[Colored object listings]

- - -

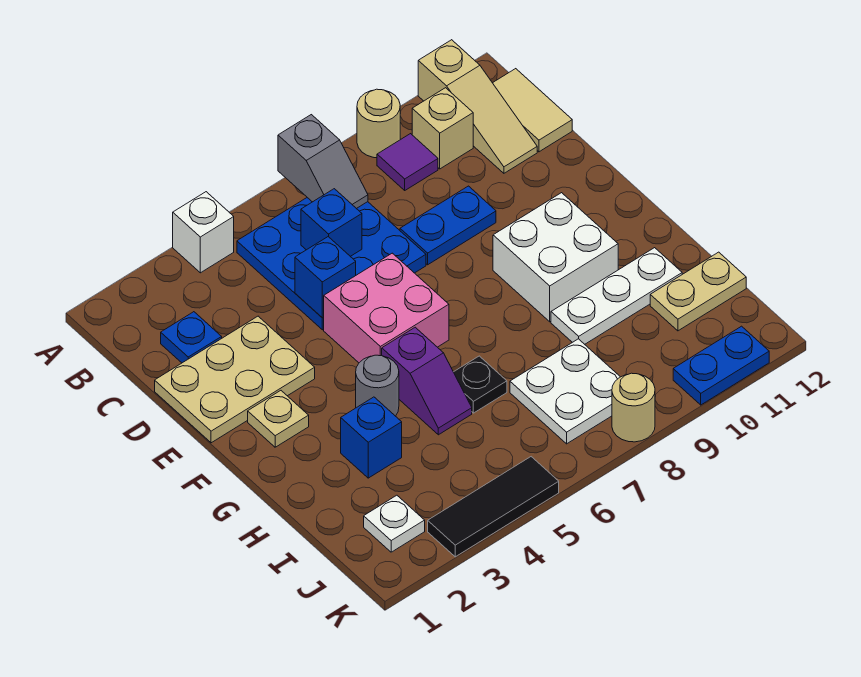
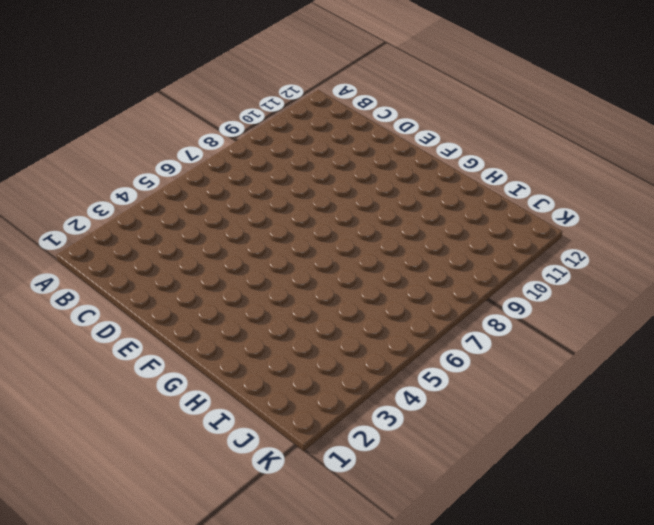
none -> white brick A4 level 1
none -> tan round brick A9 level 1
none -> tan slope A11:C11 level 1 top A

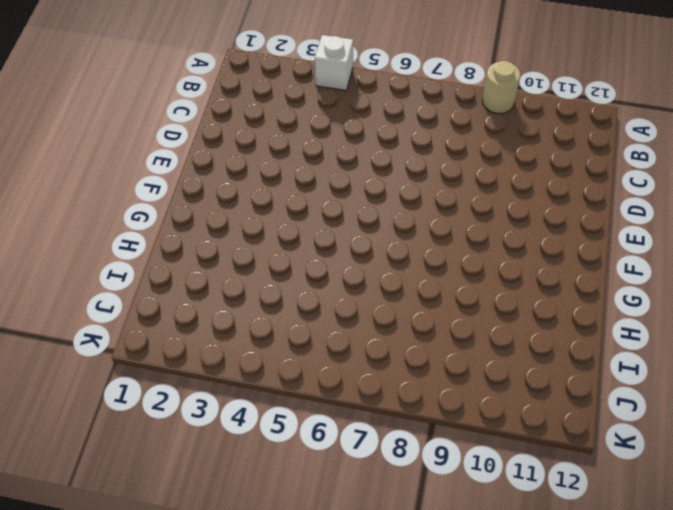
none -> tan slope A11:C11 level 1 top A
none -> blue plate B5:D7 level 1
none -> purple tile B9 level 1

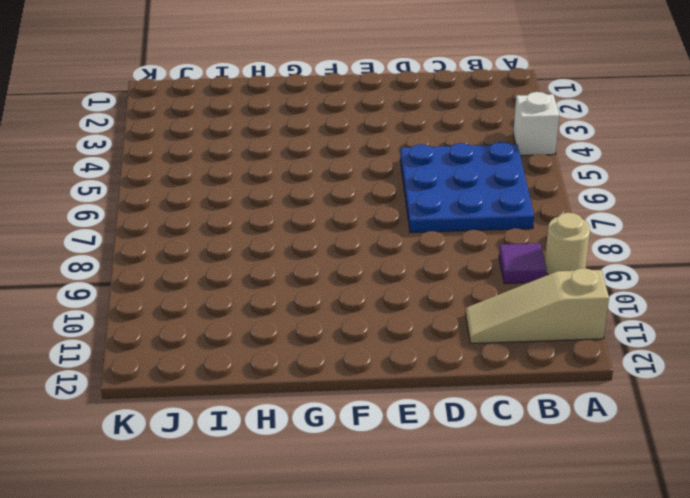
none -> tan brick B10 level 1
none -> tan tile B12:C12 level 1
none -> blue plate C2 level 1

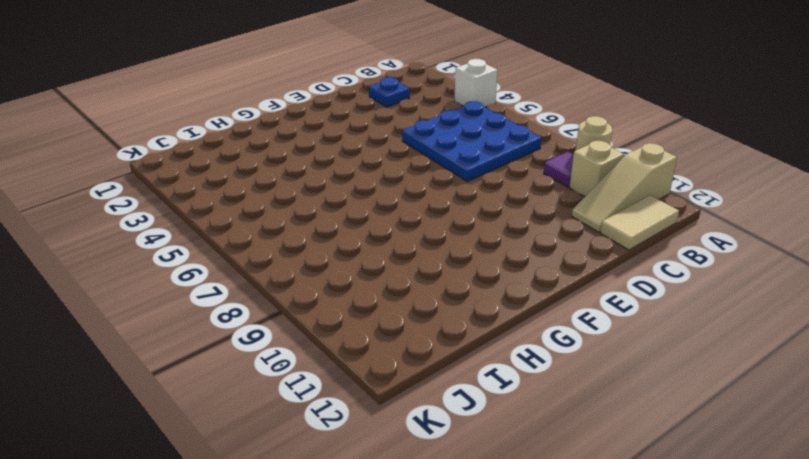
none -> tan plate D1:E3 level 1
none -> blue plate D8:D9 level 1
none -> pink brick E5:F6 level 1

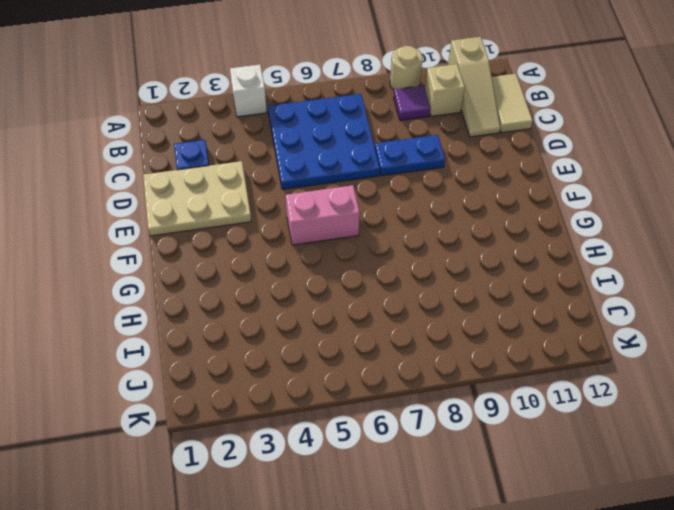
pink brick F5:F6 level 1 -> pink brick E5:F6 level 1
none -> tan plate F2 level 1
none -> white brick F9:G10 level 1
none -> grey round brick G4 level 1

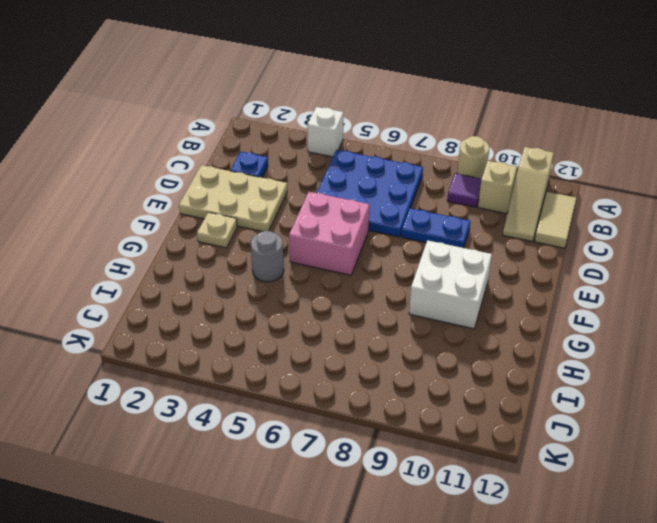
none -> purple slope G5:H5 level 1 top G
none -> blue brick H3 level 1
none -> black plate H6 level 1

- - -

Tell how many lines in the records above carry the word "brick". Only the number should appear in the reply.

◆ **WRITTEN SOLUTION**:
8